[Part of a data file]
:::::

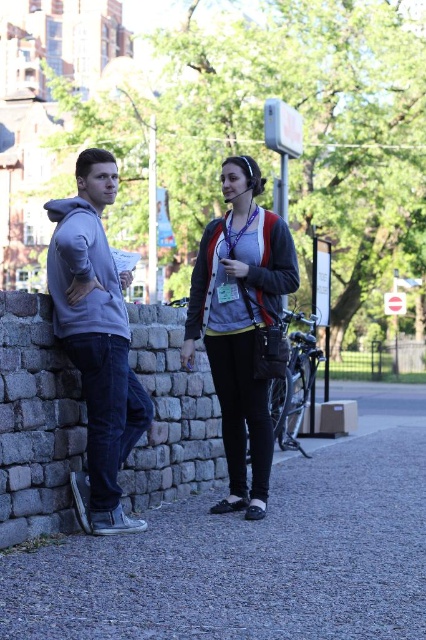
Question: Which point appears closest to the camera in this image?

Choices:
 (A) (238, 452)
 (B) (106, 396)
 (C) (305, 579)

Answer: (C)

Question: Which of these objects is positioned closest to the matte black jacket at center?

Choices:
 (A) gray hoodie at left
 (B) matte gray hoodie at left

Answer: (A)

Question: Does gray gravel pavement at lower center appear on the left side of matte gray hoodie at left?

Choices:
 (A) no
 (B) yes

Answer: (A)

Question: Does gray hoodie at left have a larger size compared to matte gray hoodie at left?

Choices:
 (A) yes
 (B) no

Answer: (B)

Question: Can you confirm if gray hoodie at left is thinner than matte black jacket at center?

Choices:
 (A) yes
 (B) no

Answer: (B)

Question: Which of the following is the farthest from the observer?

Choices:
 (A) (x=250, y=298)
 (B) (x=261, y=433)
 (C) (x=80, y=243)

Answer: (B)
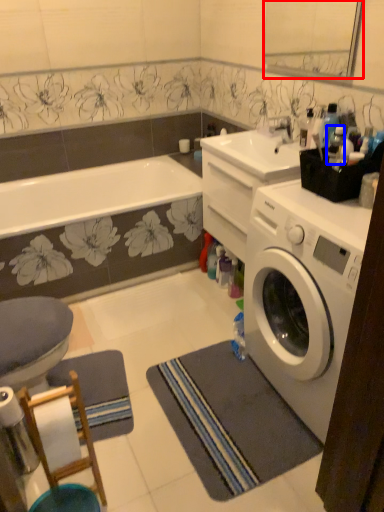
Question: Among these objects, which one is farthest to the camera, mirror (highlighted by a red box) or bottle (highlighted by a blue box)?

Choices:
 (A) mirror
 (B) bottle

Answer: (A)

:::::

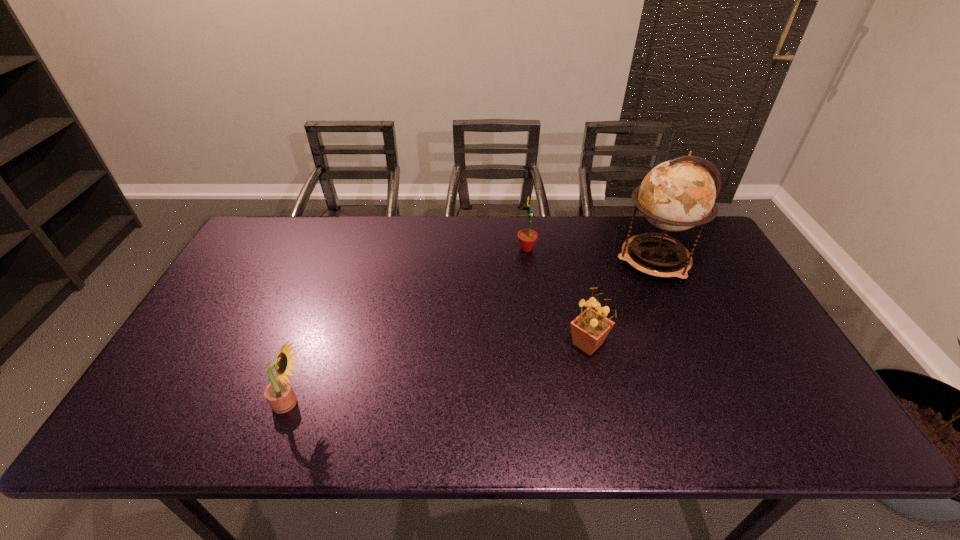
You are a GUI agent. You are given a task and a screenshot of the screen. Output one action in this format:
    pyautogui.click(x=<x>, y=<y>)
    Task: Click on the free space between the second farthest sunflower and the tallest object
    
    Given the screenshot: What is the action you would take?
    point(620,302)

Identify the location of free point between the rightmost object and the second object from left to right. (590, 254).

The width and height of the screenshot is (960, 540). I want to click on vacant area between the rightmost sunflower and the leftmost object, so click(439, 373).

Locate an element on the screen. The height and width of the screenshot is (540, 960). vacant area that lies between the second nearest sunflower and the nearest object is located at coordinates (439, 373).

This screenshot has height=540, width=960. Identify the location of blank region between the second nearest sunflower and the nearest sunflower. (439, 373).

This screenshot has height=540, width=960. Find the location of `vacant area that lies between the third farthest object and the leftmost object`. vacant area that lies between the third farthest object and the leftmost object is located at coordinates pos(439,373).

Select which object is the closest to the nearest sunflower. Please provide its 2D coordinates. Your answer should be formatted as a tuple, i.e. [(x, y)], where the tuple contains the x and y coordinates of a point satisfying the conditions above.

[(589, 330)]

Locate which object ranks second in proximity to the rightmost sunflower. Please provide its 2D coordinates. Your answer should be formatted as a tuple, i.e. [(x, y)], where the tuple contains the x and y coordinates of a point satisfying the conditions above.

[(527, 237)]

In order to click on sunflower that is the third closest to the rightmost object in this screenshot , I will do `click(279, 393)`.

:::::

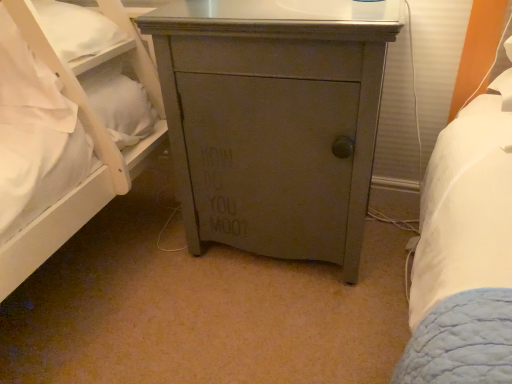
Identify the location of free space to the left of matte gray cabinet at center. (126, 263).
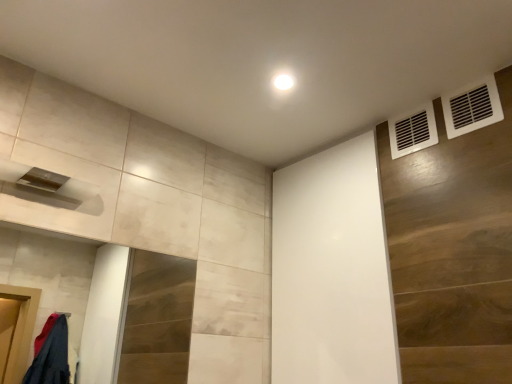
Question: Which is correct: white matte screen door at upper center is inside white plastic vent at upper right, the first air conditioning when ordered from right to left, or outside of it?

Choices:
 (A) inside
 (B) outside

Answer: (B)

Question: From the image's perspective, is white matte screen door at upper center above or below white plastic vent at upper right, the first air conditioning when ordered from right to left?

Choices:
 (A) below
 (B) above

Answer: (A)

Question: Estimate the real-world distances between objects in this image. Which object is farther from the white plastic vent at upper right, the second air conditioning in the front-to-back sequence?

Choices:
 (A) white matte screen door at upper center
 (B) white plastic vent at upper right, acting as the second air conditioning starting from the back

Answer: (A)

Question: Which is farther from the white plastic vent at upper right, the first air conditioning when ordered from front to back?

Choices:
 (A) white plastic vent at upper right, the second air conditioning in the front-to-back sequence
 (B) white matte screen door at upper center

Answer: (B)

:::::

Copy out the lines of the material word for word, from the line with "This screenshot has height=540, width=960. Identify" up to and including the line with "This screenshot has height=540, width=960. Find".

This screenshot has height=540, width=960. Identify the location of blank region between the second nearest sunflower and the nearest sunflower. (439, 373).

This screenshot has height=540, width=960. Find the location of `vacant area that lies between the third farthest object and the leftmost object`. vacant area that lies between the third farthest object and the leftmost object is located at coordinates pos(439,373).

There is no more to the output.